▶ [Task description]:
Please print the data that follows, keeping every line exact.

▶ [Extracted entries]:
::::::::

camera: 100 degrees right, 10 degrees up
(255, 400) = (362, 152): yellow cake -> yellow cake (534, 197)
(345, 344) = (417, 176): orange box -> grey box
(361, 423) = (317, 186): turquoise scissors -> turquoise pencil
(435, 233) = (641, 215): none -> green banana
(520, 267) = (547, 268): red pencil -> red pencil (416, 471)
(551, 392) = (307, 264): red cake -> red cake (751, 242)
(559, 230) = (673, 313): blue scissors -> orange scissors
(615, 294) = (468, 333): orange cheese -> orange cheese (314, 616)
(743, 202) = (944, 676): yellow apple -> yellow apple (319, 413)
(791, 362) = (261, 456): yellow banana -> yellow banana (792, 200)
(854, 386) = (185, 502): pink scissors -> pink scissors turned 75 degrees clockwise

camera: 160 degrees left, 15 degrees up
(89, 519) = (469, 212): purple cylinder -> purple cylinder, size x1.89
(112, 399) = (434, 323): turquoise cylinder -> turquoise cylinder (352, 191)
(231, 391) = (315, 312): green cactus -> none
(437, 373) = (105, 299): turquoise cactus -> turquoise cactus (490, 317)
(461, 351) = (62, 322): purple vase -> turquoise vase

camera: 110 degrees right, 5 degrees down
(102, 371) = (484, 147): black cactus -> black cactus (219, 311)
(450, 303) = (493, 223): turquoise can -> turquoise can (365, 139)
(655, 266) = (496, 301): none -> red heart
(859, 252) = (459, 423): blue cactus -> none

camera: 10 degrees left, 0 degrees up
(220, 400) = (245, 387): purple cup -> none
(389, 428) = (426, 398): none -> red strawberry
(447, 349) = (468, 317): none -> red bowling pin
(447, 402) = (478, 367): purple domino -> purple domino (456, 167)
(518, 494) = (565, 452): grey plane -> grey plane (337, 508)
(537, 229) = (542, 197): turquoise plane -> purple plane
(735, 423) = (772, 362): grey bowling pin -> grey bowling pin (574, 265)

::::::::

▶ [Exercise solution]:
camera: 100 degrees right, 10 degrees up
(255, 400) = (362, 152): yellow cake -> yellow cake (534, 197)
(345, 344) = (417, 176): orange box -> grey box
(361, 423) = (317, 186): turquoise scissors -> turquoise pencil
(435, 233) = (641, 215): none -> green banana
(520, 267) = (547, 268): red pencil -> red pencil (416, 471)
(551, 392) = (307, 264): red cake -> red cake (751, 242)
(559, 230) = (673, 313): blue scissors -> orange scissors
(615, 294) = (468, 333): orange cheese -> orange cheese (314, 616)
(743, 202) = (944, 676): yellow apple -> yellow apple (319, 413)
(791, 362) = (261, 456): yellow banana -> yellow banana (792, 200)
(854, 386) = (185, 502): pink scissors -> pink scissors turned 75 degrees clockwise

camera: 160 degrees left, 15 degrees up
(89, 519) = (469, 212): purple cylinder -> purple cylinder, size x1.89
(112, 399) = (434, 323): turquoise cylinder -> turquoise cylinder (352, 191)
(231, 391) = (315, 312): green cactus -> none
(437, 373) = (105, 299): turquoise cactus -> turquoise cactus (490, 317)
(461, 351) = (62, 322): purple vase -> turquoise vase

camera: 110 degrees right, 5 degrees down
(102, 371) = (484, 147): black cactus -> black cactus (219, 311)
(450, 303) = (493, 223): turquoise can -> turquoise can (365, 139)
(655, 266) = (496, 301): none -> red heart
(859, 252) = (459, 423): blue cactus -> none

camera: 10 degrees left, 0 degrees up
(220, 400) = (245, 387): purple cup -> none
(389, 428) = (426, 398): none -> red strawberry
(447, 349) = (468, 317): none -> red bowling pin
(447, 402) = (478, 367): purple domino -> purple domino (456, 167)
(518, 494) = (565, 452): grey plane -> grey plane (337, 508)
(537, 229) = (542, 197): turquoise plane -> purple plane
(735, 423) = (772, 362): grey bowling pin -> grey bowling pin (574, 265)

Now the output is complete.